Required action:
Quote only the lines from the top of the listing below down to and including the line with "camera: 130 degrees left, 20 degrees up".

Exercise material:
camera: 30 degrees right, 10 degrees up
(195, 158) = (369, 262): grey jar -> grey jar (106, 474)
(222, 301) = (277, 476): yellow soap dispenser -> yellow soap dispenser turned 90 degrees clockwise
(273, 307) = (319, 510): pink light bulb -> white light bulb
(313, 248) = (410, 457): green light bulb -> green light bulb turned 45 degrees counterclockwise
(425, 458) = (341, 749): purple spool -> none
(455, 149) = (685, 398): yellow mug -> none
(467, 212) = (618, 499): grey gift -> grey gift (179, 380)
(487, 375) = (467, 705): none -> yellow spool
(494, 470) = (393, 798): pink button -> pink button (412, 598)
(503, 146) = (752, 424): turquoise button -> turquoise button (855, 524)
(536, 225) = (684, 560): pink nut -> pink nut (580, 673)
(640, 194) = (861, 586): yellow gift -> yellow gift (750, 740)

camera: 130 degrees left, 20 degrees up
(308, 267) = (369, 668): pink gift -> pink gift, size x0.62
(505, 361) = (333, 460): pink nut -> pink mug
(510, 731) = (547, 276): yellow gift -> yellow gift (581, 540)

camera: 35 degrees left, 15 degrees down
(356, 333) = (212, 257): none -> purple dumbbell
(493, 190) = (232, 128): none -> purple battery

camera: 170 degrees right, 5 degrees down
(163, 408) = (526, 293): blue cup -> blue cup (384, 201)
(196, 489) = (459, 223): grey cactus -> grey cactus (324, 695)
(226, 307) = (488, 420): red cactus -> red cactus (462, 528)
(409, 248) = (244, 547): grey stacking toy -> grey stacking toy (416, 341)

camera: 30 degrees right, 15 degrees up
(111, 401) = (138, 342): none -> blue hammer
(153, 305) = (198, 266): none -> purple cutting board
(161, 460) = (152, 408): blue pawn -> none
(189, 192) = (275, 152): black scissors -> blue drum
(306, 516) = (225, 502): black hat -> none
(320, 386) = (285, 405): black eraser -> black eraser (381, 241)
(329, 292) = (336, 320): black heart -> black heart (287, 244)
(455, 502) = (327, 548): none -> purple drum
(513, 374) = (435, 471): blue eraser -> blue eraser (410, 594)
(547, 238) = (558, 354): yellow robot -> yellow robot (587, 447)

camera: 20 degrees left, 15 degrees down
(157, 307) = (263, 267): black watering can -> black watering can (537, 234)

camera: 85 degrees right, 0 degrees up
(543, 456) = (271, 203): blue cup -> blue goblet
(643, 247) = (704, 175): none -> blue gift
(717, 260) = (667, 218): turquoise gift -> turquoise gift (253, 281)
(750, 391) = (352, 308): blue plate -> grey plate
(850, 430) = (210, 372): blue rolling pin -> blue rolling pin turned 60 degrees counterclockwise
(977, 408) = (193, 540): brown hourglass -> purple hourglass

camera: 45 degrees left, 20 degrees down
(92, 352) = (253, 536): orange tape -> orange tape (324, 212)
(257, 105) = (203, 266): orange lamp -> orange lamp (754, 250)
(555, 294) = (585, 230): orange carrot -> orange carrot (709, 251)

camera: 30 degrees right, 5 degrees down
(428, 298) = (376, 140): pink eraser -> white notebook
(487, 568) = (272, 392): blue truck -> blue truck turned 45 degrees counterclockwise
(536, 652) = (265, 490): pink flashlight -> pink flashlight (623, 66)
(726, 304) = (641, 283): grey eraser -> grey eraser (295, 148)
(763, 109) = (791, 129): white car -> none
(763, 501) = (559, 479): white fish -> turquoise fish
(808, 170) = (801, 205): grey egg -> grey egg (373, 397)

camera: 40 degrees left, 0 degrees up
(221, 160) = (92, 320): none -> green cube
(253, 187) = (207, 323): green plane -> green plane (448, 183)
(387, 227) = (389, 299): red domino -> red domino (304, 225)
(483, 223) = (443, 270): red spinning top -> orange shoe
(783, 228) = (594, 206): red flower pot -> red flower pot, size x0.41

Solution for this exercise:
camera: 30 degrees right, 10 degrees up
(195, 158) = (369, 262): grey jar -> grey jar (106, 474)
(222, 301) = (277, 476): yellow soap dispenser -> yellow soap dispenser turned 90 degrees clockwise
(273, 307) = (319, 510): pink light bulb -> white light bulb
(313, 248) = (410, 457): green light bulb -> green light bulb turned 45 degrees counterclockwise
(425, 458) = (341, 749): purple spool -> none
(455, 149) = (685, 398): yellow mug -> none
(467, 212) = (618, 499): grey gift -> grey gift (179, 380)
(487, 375) = (467, 705): none -> yellow spool
(494, 470) = (393, 798): pink button -> pink button (412, 598)
(503, 146) = (752, 424): turquoise button -> turquoise button (855, 524)
(536, 225) = (684, 560): pink nut -> pink nut (580, 673)
(640, 194) = (861, 586): yellow gift -> yellow gift (750, 740)

camera: 130 degrees left, 20 degrees up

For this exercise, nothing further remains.